TASK BRIEF: Restate word for word the line containing "(180, 517) = (512, 450): none -> pink box" and all remaining lines of the entries below.

DATA SHOWN below:

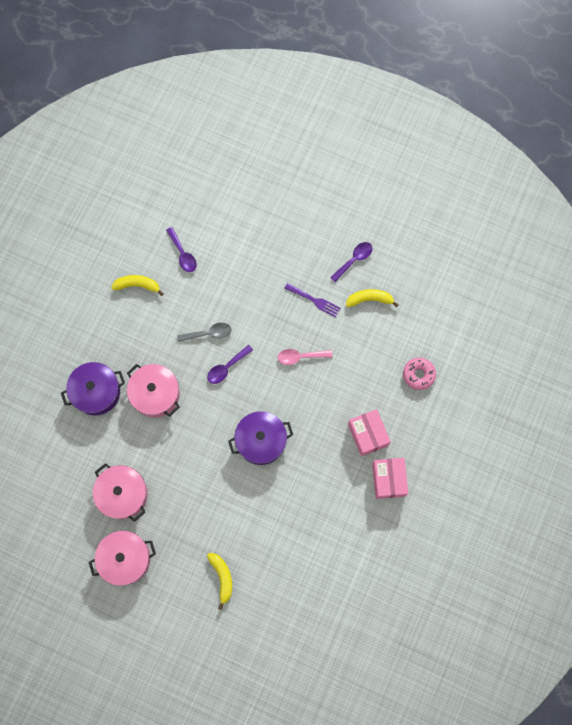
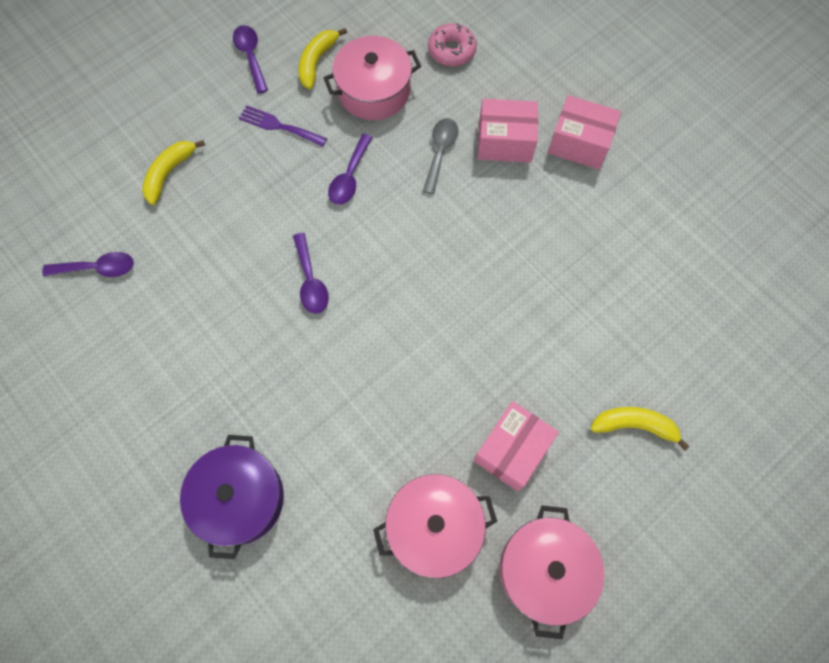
camera: 65 degrees left, 5 degrees down
(137, 285) = (103, 356): yellow banana -> yellow banana (169, 173)
(155, 394) = (295, 403): pink pot -> pink pot (374, 91)
(180, 517) = (512, 450): none -> pink box
(208, 333) = (244, 284): grey spoon -> grey spoon (440, 152)
(261, 441) = (447, 280): purple pot -> none
(300, 357) = (349, 177): pink spoon -> purple spoon
(314, 300) = (278, 126): purple fork -> purple fork turned 120 degrees counterclockwise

End of DATA SHOWN.

RESPONSE TO THE TASK:
(180, 517) = (512, 450): none -> pink box
(208, 333) = (244, 284): grey spoon -> grey spoon (440, 152)
(261, 441) = (447, 280): purple pot -> none
(300, 357) = (349, 177): pink spoon -> purple spoon
(314, 300) = (278, 126): purple fork -> purple fork turned 120 degrees counterclockwise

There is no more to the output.